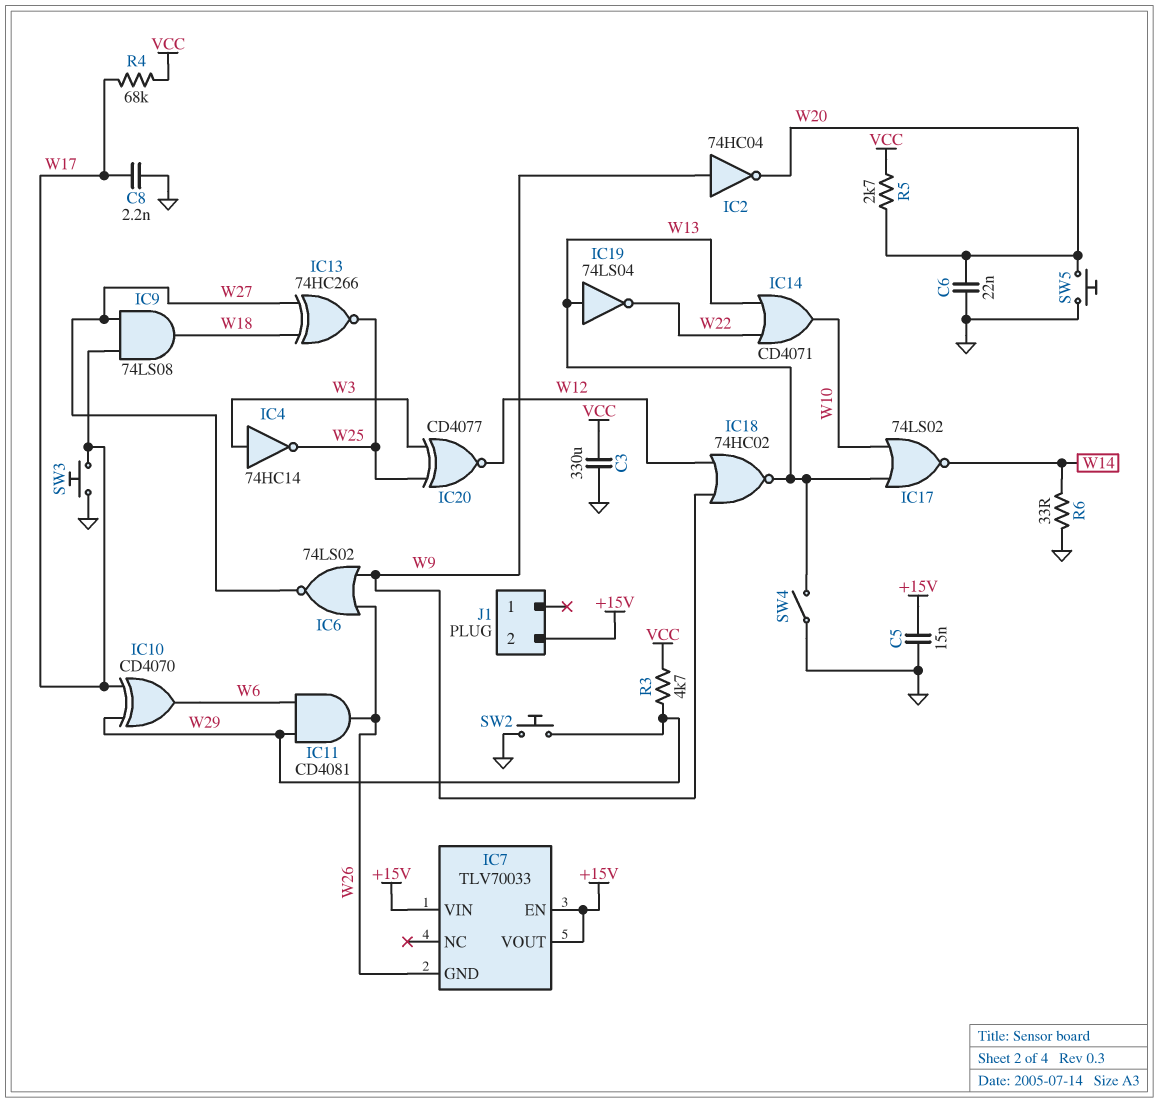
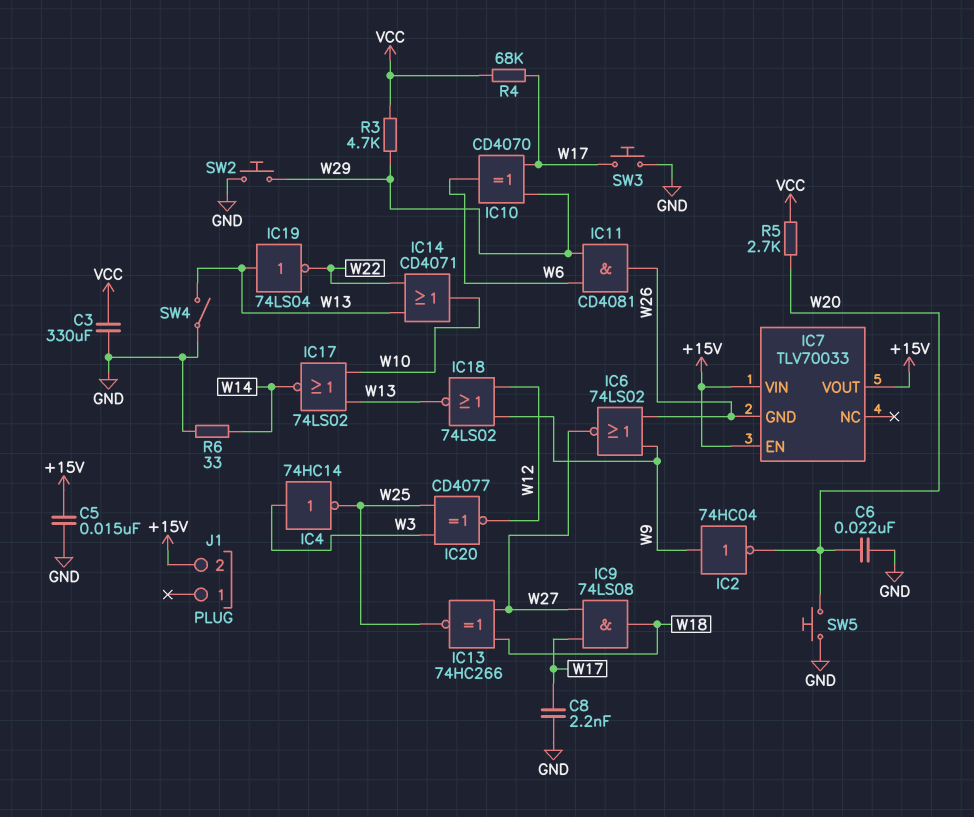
IC18: NOR 74HC02 (in W9, in W12, out W13) -> NOR 74LS02 (in W9, in W12, out W13)

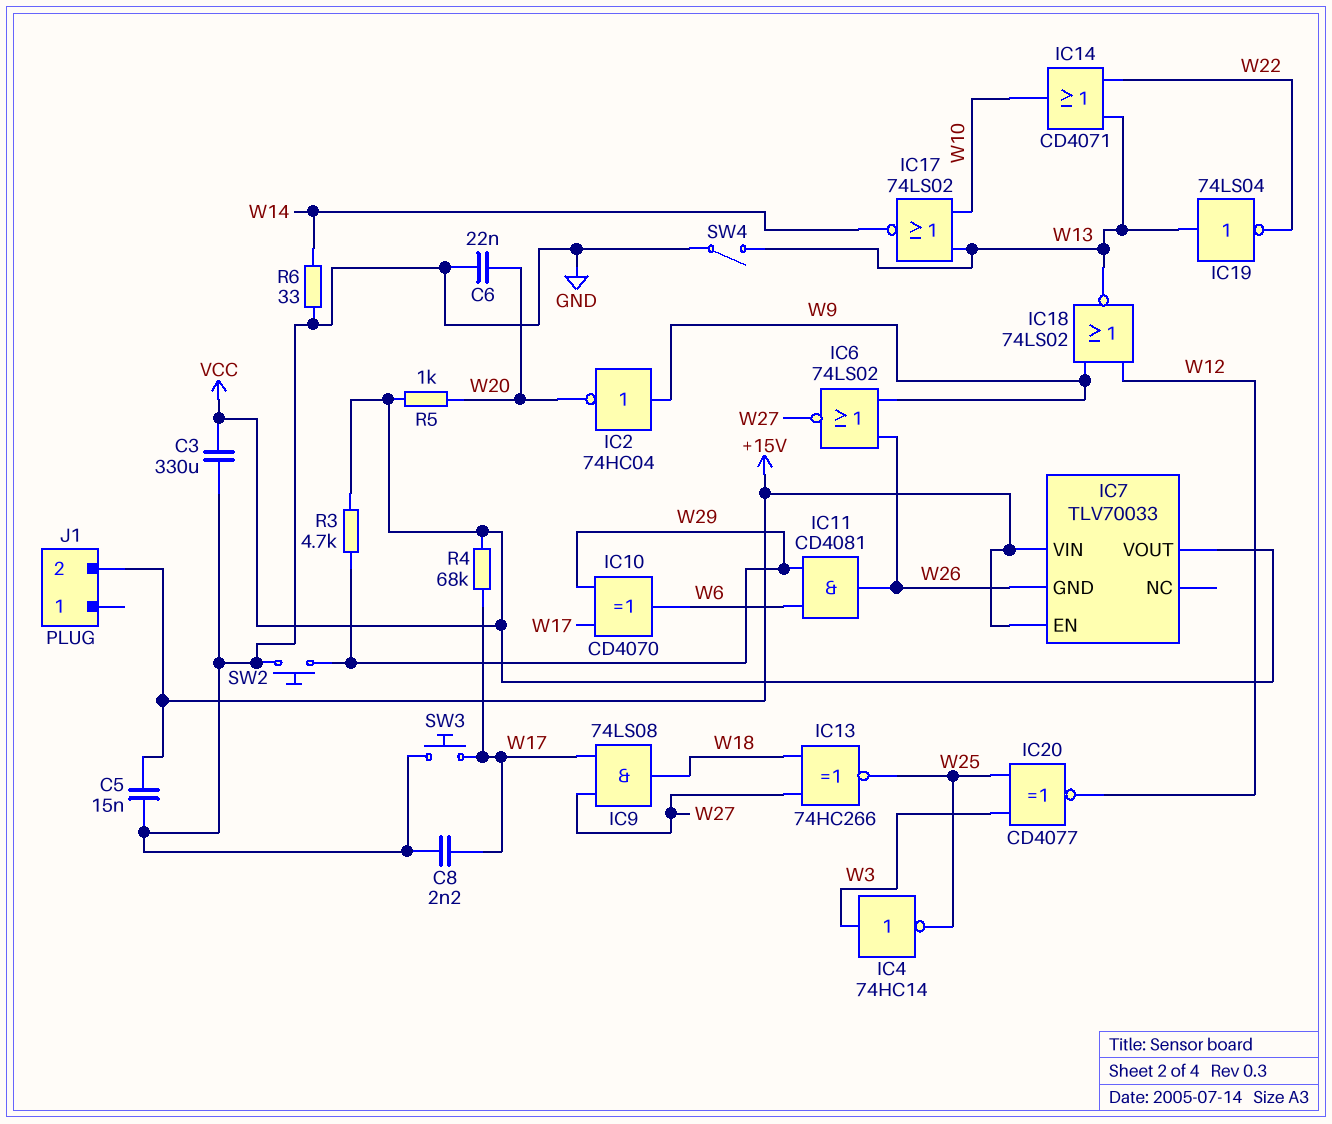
IC7 pin VOUT: +15V -> VCC
R5: 2.7k (VCC, W20) -> 1k (VCC, W20)
SW5: button (GND, W20) -> none

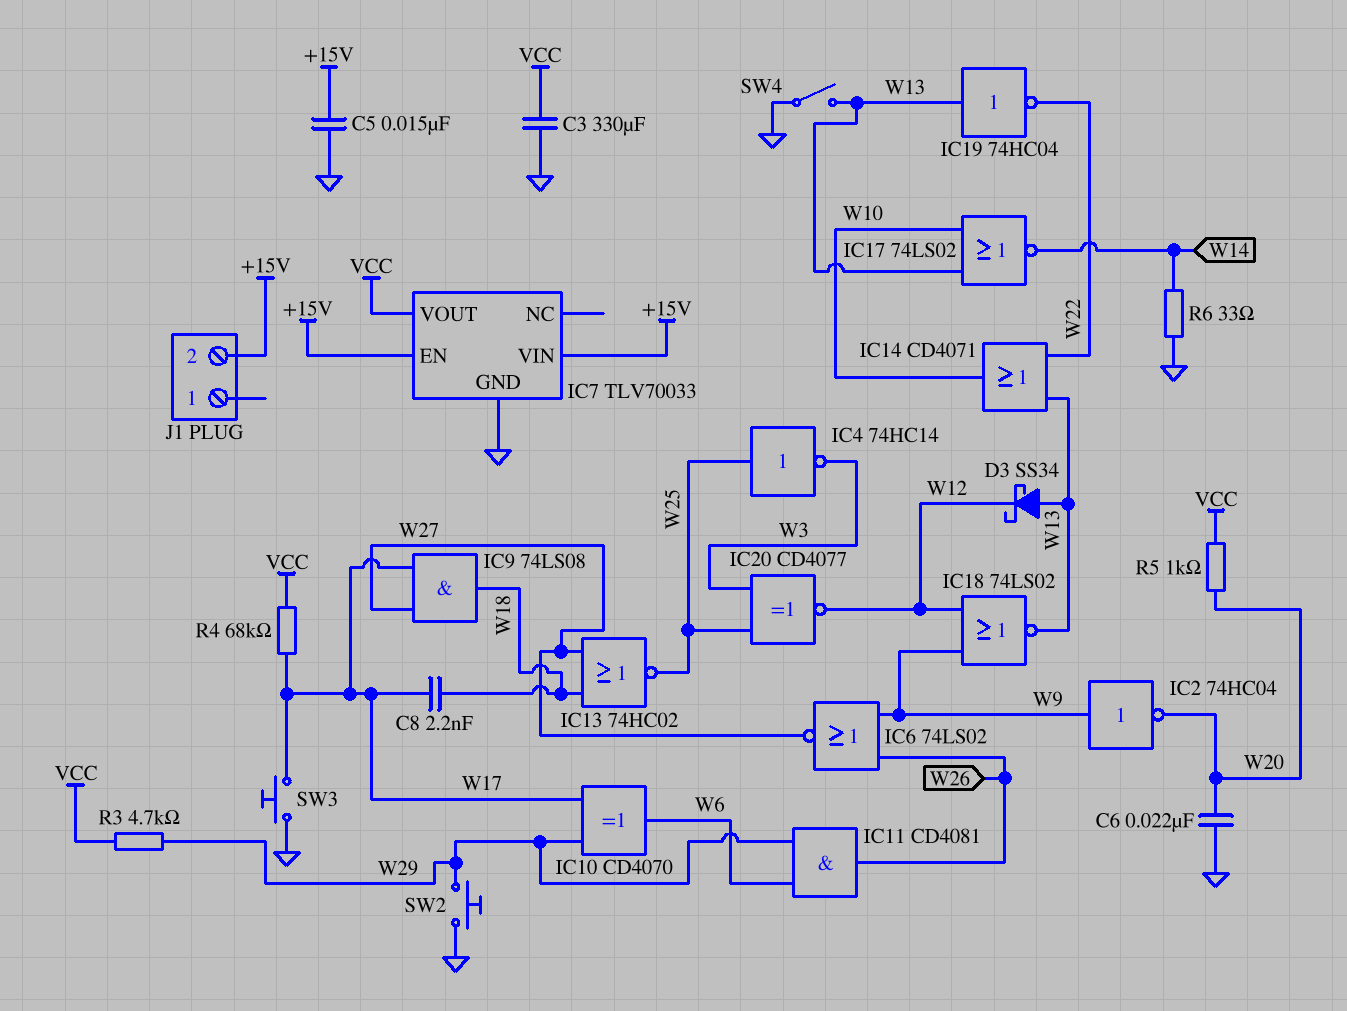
C8: 2.2nF (GND, W17) -> 2.2nF (W17, W18)
D3: none -> schottky SS34 (A W13, K W12)
IC4: NOT 74HC14 (in W3, out W25) -> NOT 74HC14 (in W25, out W3)
IC7 pin GND: W26 -> GND
IC13: XNOR 74HC266 (in W18, in W27, out W25) -> NOR 74HC02 (in W18, in W27, out W25)
IC19: NOT 74LS04 (in W13, out W22) -> NOT 74HC04 (in W13, out W22)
────────────────────────────────────────
-- TASK INSTRUCTIONS --
Leave out each picture and extract the lines from the one containing "R5: 2.7k (VCC, W20) -> 1k (VCC, W20)" through the end of the records above, inclusive, exactly as they stand.

-- EXERCISE SOLUTION --
R5: 2.7k (VCC, W20) -> 1k (VCC, W20)
SW5: button (GND, W20) -> none

C8: 2.2nF (GND, W17) -> 2.2nF (W17, W18)
D3: none -> schottky SS34 (A W13, K W12)
IC4: NOT 74HC14 (in W3, out W25) -> NOT 74HC14 (in W25, out W3)
IC7 pin GND: W26 -> GND
IC13: XNOR 74HC266 (in W18, in W27, out W25) -> NOR 74HC02 (in W18, in W27, out W25)
IC19: NOT 74LS04 (in W13, out W22) -> NOT 74HC04 (in W13, out W22)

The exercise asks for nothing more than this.